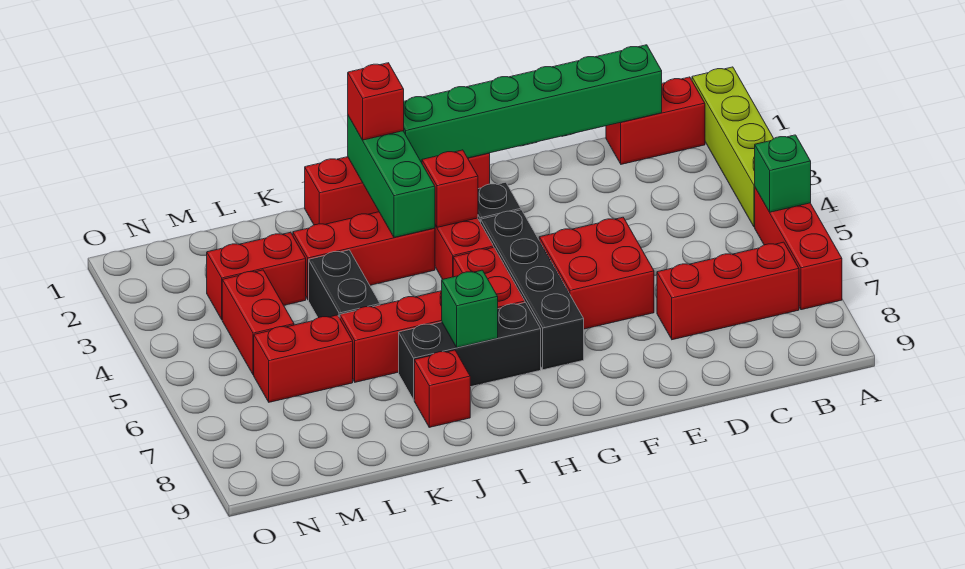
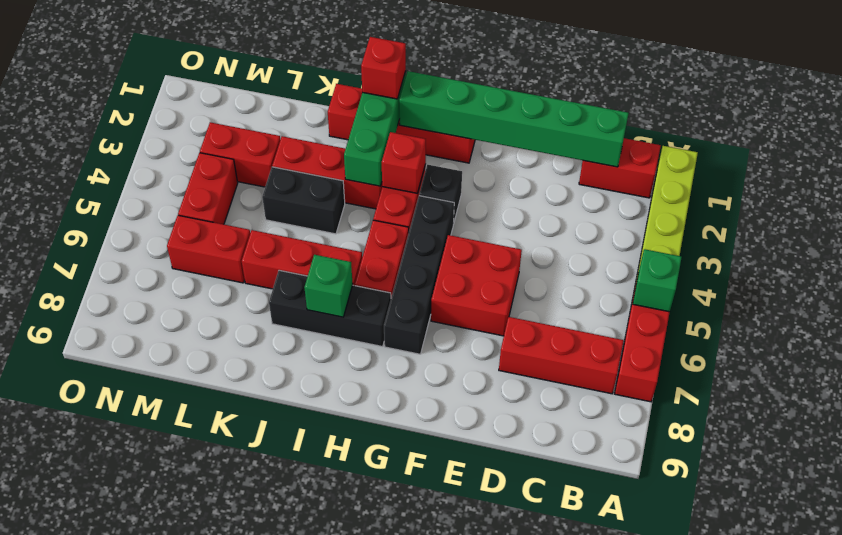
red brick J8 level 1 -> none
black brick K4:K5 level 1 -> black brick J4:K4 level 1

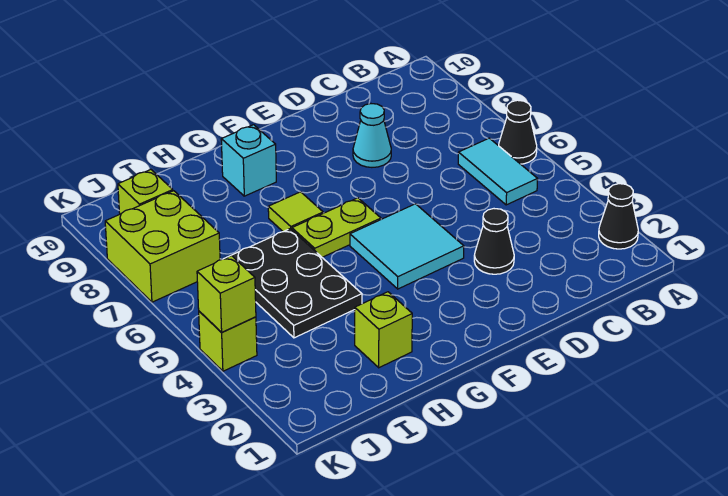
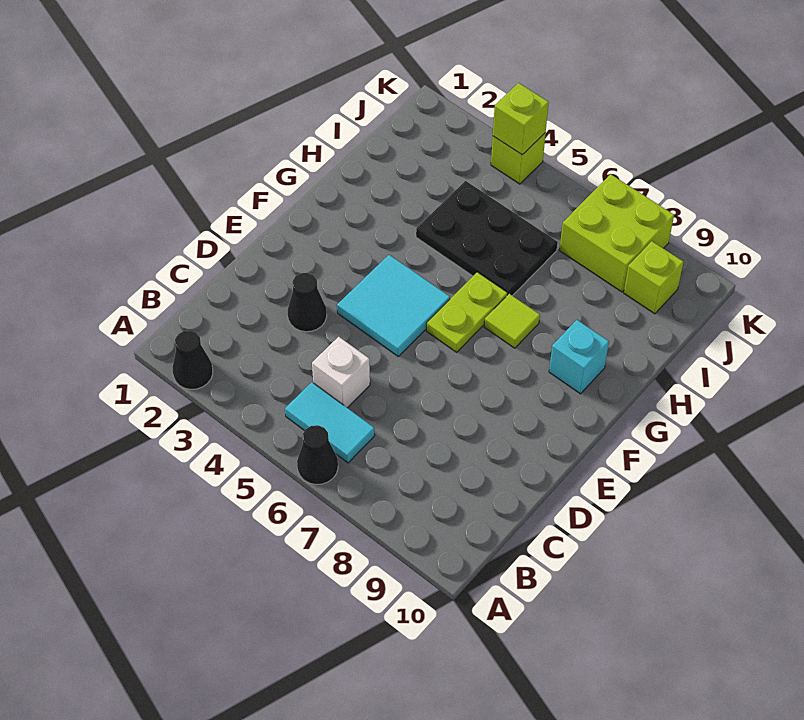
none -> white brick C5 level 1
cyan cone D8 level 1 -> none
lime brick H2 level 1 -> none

▬▬▬▬▬▬▬▬▬▬

Leave the images out and print each entry exactly.

● **Exercise response**
red brick J8 level 1 -> none
black brick K4:K5 level 1 -> black brick J4:K4 level 1

none -> white brick C5 level 1
cyan cone D8 level 1 -> none
lime brick H2 level 1 -> none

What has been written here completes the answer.